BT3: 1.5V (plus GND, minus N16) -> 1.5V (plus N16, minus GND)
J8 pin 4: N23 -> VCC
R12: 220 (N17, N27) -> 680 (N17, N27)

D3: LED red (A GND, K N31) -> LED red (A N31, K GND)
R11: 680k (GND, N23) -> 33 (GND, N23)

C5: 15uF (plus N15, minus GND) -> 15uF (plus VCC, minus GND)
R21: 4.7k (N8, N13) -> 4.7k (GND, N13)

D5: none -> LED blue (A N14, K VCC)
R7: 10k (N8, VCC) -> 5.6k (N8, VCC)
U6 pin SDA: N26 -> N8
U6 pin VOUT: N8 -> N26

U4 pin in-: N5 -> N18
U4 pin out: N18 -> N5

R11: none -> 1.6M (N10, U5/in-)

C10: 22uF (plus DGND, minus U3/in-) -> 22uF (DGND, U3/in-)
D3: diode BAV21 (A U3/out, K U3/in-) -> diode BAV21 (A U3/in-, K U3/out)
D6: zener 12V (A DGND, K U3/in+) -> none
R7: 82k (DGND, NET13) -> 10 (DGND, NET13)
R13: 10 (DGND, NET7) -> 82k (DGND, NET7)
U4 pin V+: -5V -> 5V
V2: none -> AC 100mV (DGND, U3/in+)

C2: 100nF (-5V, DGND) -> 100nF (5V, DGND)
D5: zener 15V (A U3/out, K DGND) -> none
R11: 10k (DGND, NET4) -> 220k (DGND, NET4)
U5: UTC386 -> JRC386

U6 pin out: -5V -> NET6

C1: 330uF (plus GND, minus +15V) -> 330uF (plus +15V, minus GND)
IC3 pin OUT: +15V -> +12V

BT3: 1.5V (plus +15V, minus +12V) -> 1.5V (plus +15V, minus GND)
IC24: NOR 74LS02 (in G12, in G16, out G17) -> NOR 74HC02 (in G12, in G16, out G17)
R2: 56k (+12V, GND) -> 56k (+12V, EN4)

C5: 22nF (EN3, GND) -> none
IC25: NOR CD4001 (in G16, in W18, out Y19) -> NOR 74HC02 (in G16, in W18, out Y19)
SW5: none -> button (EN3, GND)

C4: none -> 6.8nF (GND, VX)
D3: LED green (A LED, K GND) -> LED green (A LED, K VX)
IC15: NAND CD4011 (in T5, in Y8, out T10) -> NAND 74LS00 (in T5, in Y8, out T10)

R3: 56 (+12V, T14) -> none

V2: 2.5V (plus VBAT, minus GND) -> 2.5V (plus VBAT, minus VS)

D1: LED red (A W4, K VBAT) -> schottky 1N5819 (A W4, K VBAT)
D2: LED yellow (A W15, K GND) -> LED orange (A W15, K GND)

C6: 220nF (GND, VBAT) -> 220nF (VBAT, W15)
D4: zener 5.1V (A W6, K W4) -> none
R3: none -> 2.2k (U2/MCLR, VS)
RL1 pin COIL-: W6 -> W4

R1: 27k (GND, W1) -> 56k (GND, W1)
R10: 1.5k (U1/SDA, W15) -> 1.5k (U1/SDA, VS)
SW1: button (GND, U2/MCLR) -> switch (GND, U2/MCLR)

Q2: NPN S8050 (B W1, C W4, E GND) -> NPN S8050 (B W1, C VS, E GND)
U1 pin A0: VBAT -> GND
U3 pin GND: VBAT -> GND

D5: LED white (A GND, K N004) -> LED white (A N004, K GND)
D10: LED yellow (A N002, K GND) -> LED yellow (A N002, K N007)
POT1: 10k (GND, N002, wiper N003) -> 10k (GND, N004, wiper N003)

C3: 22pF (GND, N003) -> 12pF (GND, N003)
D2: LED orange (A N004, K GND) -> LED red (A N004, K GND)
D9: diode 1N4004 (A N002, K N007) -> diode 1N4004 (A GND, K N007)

- [TASK TO COMPLETE]: Figure out how many lines of the data above include "button", then give the number and nothing more.

- [WRITTEN RESPONSE]: 2